** Opening Materials provided block **

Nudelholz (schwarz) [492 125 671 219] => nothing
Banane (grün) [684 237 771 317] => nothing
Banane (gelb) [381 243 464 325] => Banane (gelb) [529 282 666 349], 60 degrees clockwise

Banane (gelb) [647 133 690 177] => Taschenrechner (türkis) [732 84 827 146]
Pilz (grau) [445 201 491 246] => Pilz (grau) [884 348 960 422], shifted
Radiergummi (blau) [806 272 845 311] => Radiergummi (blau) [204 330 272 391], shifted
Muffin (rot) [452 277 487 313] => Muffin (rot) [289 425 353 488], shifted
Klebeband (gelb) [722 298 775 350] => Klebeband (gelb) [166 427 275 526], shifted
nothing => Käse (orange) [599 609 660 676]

** Closing Materials provided block **
** Opening Materials provided block **

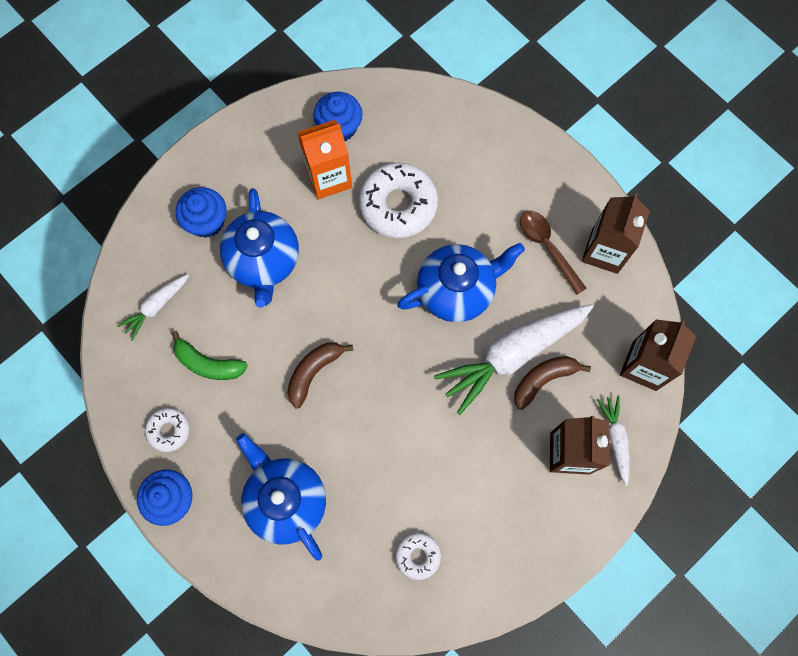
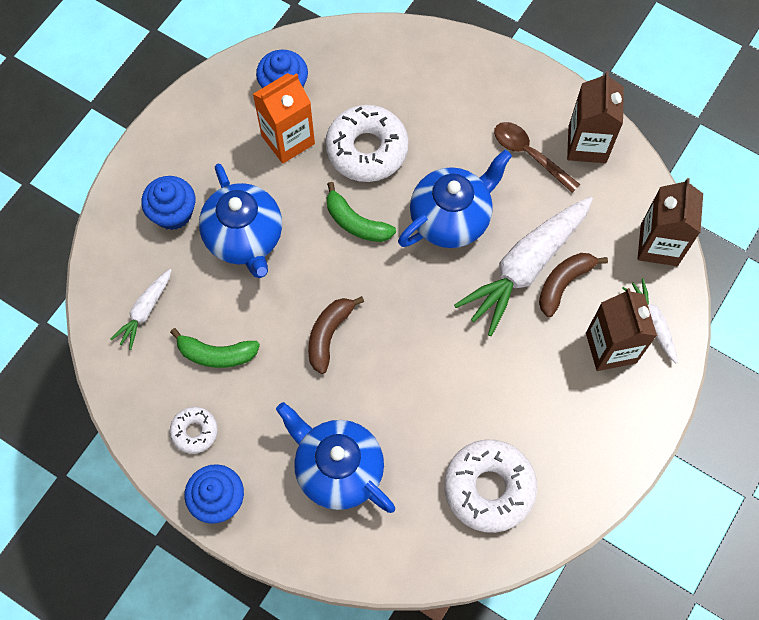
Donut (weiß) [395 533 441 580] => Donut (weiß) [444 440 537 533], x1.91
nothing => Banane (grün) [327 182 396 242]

** Closing Materials provided block **

## [Work request]
Reproduce exactly the stretch of the material above that starts at the line with "Nudelholz (schwarz) [492" and ends at the line with "Banane (grün) [684 237 771 317] => nothing", both included, and nothing else.

## [Task solution]
Nudelholz (schwarz) [492 125 671 219] => nothing
Banane (grün) [684 237 771 317] => nothing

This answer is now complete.